◆ EXERCISE AIM
Please return the data word for word and leave out any picture it contains.

◆ COLLECTED DATA

################

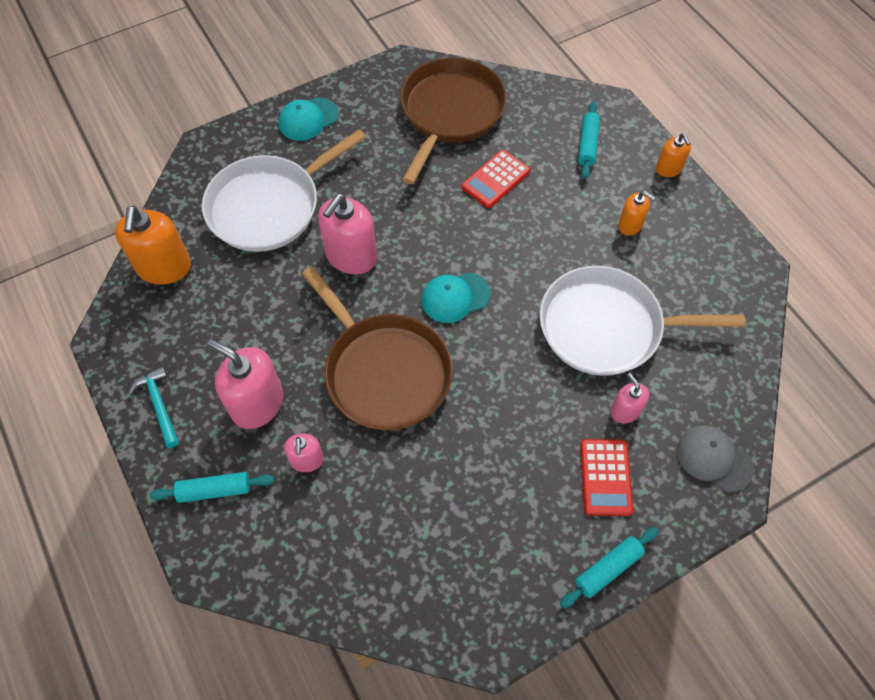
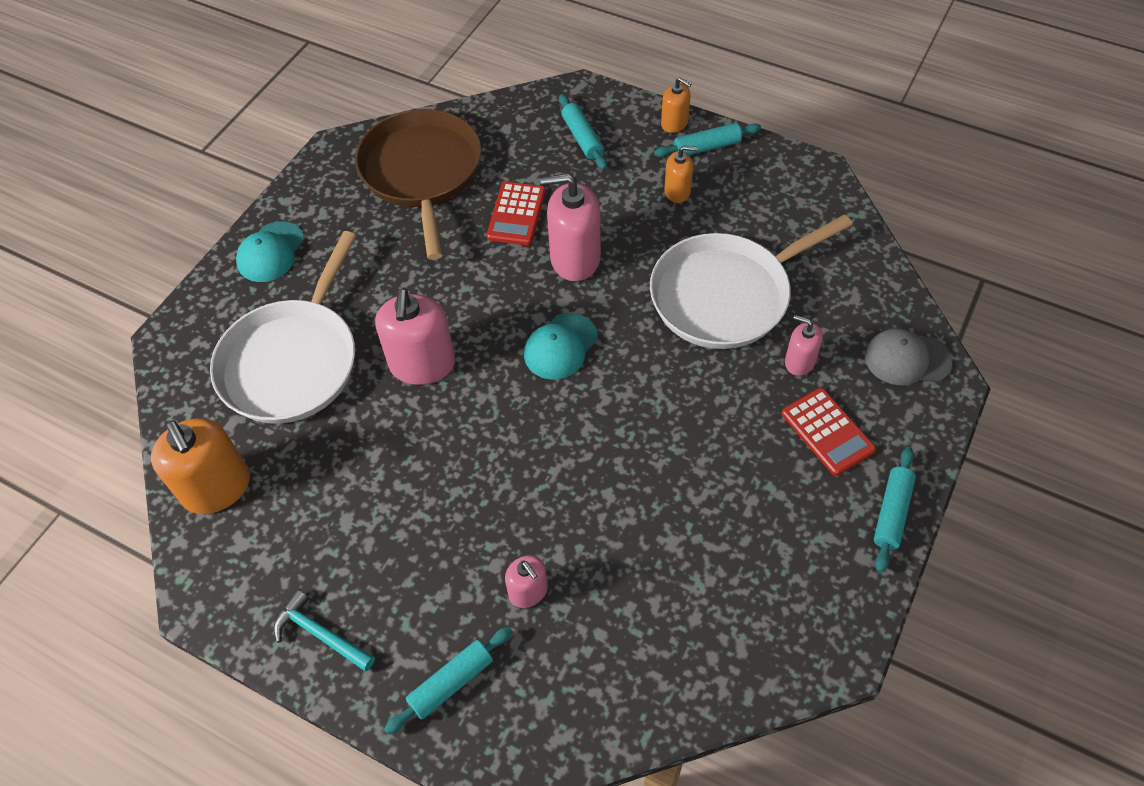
camera: 30 degrees left, 5 degrees down
(257, 404) = (431, 567): pink soap dispenser -> pink soap dispenser (575, 258)
(384, 371) = (542, 457): brown pan -> none
(680, 201) = (707, 147): none -> turquoise rolling pin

################

◆ YOUR SOLUTION
camera: 30 degrees left, 5 degrees down
(257, 404) = (431, 567): pink soap dispenser -> pink soap dispenser (575, 258)
(384, 371) = (542, 457): brown pan -> none
(680, 201) = (707, 147): none -> turquoise rolling pin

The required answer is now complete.